• _What is required_: An accurate, complete copy of the records below is required.

• _Records for this task_:
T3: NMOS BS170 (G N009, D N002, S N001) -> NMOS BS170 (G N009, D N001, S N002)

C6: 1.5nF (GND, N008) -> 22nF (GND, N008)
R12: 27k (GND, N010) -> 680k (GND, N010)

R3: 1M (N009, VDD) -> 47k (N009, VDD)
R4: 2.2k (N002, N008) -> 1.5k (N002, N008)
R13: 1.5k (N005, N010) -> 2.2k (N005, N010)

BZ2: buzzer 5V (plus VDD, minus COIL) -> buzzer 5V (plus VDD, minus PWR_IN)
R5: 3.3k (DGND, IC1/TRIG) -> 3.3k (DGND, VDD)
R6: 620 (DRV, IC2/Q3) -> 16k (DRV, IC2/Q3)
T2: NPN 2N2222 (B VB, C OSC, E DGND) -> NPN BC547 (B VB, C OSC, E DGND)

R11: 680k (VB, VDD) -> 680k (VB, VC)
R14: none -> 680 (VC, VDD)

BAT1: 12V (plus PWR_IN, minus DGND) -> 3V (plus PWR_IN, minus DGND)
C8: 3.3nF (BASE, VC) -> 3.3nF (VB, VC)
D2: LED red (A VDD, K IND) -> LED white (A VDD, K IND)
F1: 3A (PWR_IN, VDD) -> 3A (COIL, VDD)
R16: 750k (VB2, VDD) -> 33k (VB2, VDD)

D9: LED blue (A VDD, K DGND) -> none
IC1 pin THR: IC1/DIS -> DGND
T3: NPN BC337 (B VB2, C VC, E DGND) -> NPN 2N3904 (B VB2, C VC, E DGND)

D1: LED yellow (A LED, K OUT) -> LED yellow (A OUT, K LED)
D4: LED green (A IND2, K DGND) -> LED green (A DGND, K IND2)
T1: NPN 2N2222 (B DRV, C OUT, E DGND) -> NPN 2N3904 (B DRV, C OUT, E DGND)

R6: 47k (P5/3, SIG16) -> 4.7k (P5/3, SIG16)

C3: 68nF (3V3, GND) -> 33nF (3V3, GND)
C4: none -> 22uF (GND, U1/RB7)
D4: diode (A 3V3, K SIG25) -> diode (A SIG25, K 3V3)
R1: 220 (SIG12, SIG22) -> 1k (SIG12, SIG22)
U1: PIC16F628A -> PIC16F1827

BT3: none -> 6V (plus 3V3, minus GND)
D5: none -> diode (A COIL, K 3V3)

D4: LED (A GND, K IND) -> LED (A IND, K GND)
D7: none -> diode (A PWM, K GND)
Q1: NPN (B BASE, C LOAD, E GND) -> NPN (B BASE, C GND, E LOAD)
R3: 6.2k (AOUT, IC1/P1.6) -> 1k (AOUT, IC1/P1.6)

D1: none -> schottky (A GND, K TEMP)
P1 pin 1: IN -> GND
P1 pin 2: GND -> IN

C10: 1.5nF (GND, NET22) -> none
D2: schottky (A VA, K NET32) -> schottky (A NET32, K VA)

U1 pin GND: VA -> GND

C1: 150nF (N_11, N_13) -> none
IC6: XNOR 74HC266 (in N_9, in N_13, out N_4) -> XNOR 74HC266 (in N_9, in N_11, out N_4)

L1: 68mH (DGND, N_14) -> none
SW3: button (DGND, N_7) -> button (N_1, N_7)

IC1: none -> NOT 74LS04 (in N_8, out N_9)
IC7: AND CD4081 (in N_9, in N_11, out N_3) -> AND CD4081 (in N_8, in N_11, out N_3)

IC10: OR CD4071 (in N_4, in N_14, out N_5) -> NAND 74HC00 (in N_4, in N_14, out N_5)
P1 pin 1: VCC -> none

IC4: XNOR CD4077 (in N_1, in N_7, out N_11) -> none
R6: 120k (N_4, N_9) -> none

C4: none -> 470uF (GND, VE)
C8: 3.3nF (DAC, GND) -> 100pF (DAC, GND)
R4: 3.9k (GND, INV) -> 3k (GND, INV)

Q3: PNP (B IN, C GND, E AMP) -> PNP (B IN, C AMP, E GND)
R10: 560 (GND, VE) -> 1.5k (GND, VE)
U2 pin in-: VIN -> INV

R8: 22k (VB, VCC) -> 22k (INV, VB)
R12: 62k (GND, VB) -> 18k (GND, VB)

• _Answer space_:
T3: NMOS BS170 (G N009, D N002, S N001) -> NMOS BS170 (G N009, D N001, S N002)

C6: 1.5nF (GND, N008) -> 22nF (GND, N008)
R12: 27k (GND, N010) -> 680k (GND, N010)

R3: 1M (N009, VDD) -> 47k (N009, VDD)
R4: 2.2k (N002, N008) -> 1.5k (N002, N008)
R13: 1.5k (N005, N010) -> 2.2k (N005, N010)

BZ2: buzzer 5V (plus VDD, minus COIL) -> buzzer 5V (plus VDD, minus PWR_IN)
R5: 3.3k (DGND, IC1/TRIG) -> 3.3k (DGND, VDD)
R6: 620 (DRV, IC2/Q3) -> 16k (DRV, IC2/Q3)
T2: NPN 2N2222 (B VB, C OSC, E DGND) -> NPN BC547 (B VB, C OSC, E DGND)

R11: 680k (VB, VDD) -> 680k (VB, VC)
R14: none -> 680 (VC, VDD)

BAT1: 12V (plus PWR_IN, minus DGND) -> 3V (plus PWR_IN, minus DGND)
C8: 3.3nF (BASE, VC) -> 3.3nF (VB, VC)
D2: LED red (A VDD, K IND) -> LED white (A VDD, K IND)
F1: 3A (PWR_IN, VDD) -> 3A (COIL, VDD)
R16: 750k (VB2, VDD) -> 33k (VB2, VDD)

D9: LED blue (A VDD, K DGND) -> none
IC1 pin THR: IC1/DIS -> DGND
T3: NPN BC337 (B VB2, C VC, E DGND) -> NPN 2N3904 (B VB2, C VC, E DGND)

D1: LED yellow (A LED, K OUT) -> LED yellow (A OUT, K LED)
D4: LED green (A IND2, K DGND) -> LED green (A DGND, K IND2)
T1: NPN 2N2222 (B DRV, C OUT, E DGND) -> NPN 2N3904 (B DRV, C OUT, E DGND)

R6: 47k (P5/3, SIG16) -> 4.7k (P5/3, SIG16)

C3: 68nF (3V3, GND) -> 33nF (3V3, GND)
C4: none -> 22uF (GND, U1/RB7)
D4: diode (A 3V3, K SIG25) -> diode (A SIG25, K 3V3)
R1: 220 (SIG12, SIG22) -> 1k (SIG12, SIG22)
U1: PIC16F628A -> PIC16F1827

BT3: none -> 6V (plus 3V3, minus GND)
D5: none -> diode (A COIL, K 3V3)

D4: LED (A GND, K IND) -> LED (A IND, K GND)
D7: none -> diode (A PWM, K GND)
Q1: NPN (B BASE, C LOAD, E GND) -> NPN (B BASE, C GND, E LOAD)
R3: 6.2k (AOUT, IC1/P1.6) -> 1k (AOUT, IC1/P1.6)

D1: none -> schottky (A GND, K TEMP)
P1 pin 1: IN -> GND
P1 pin 2: GND -> IN

C10: 1.5nF (GND, NET22) -> none
D2: schottky (A VA, K NET32) -> schottky (A NET32, K VA)

U1 pin GND: VA -> GND

C1: 150nF (N_11, N_13) -> none
IC6: XNOR 74HC266 (in N_9, in N_13, out N_4) -> XNOR 74HC266 (in N_9, in N_11, out N_4)

L1: 68mH (DGND, N_14) -> none
SW3: button (DGND, N_7) -> button (N_1, N_7)

IC1: none -> NOT 74LS04 (in N_8, out N_9)
IC7: AND CD4081 (in N_9, in N_11, out N_3) -> AND CD4081 (in N_8, in N_11, out N_3)

IC10: OR CD4071 (in N_4, in N_14, out N_5) -> NAND 74HC00 (in N_4, in N_14, out N_5)
P1 pin 1: VCC -> none

IC4: XNOR CD4077 (in N_1, in N_7, out N_11) -> none
R6: 120k (N_4, N_9) -> none

C4: none -> 470uF (GND, VE)
C8: 3.3nF (DAC, GND) -> 100pF (DAC, GND)
R4: 3.9k (GND, INV) -> 3k (GND, INV)

Q3: PNP (B IN, C GND, E AMP) -> PNP (B IN, C AMP, E GND)
R10: 560 (GND, VE) -> 1.5k (GND, VE)
U2 pin in-: VIN -> INV

R8: 22k (VB, VCC) -> 22k (INV, VB)
R12: 62k (GND, VB) -> 18k (GND, VB)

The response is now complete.